**Description of the task**
How many lines in these records hold the string "yellow"? State only that number.

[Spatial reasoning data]

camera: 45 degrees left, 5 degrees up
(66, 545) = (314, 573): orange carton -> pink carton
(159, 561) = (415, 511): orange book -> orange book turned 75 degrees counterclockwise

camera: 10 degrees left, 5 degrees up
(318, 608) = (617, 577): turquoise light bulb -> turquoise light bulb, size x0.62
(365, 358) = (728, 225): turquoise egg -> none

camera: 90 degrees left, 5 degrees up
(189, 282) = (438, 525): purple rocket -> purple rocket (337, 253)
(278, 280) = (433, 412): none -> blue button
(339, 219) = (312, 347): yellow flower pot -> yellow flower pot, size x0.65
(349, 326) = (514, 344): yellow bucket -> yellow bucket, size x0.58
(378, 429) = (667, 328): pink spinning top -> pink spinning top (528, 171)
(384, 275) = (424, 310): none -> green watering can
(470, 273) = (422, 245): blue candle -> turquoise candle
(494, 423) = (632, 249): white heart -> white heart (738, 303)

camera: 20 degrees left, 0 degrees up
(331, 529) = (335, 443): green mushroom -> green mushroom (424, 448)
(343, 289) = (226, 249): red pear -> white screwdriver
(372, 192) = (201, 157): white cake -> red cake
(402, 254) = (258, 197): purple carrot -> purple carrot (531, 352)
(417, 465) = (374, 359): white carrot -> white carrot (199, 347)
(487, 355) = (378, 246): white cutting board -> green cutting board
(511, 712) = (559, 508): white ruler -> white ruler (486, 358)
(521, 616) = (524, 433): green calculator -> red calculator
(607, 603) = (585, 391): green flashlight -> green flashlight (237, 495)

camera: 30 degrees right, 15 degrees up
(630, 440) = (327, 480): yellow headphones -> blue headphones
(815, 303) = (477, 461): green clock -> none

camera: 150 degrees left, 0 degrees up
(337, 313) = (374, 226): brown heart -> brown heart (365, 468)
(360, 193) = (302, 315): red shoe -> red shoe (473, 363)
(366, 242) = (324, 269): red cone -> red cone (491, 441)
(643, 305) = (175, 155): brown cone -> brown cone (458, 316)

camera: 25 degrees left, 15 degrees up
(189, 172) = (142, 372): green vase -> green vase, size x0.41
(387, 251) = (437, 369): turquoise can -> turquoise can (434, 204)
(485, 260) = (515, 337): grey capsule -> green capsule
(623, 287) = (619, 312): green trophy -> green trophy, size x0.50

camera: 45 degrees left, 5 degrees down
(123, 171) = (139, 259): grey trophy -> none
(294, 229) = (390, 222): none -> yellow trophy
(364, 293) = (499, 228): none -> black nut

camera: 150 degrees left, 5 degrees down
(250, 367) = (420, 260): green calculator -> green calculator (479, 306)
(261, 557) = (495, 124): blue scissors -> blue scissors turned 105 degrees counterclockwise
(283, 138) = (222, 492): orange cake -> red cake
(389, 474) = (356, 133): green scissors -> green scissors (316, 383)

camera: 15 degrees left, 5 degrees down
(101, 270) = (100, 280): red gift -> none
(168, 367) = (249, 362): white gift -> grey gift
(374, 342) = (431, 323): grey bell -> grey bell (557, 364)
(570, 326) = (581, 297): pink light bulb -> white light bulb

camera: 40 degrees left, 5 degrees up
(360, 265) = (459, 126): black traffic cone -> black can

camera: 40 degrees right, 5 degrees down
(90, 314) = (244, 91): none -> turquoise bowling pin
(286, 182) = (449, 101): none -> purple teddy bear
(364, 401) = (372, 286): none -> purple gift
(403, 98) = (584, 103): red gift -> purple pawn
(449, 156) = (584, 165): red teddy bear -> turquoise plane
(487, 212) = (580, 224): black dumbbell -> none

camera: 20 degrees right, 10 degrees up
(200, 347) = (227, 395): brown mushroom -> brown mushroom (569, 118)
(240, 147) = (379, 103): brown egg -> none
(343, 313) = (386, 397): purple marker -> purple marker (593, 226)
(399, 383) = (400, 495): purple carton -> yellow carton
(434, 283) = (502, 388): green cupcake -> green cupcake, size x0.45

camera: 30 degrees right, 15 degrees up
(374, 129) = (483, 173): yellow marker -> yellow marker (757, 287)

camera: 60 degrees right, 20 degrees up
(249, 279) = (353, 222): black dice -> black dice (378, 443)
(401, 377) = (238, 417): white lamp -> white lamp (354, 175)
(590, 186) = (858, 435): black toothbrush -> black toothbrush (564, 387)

**Result of this task**
6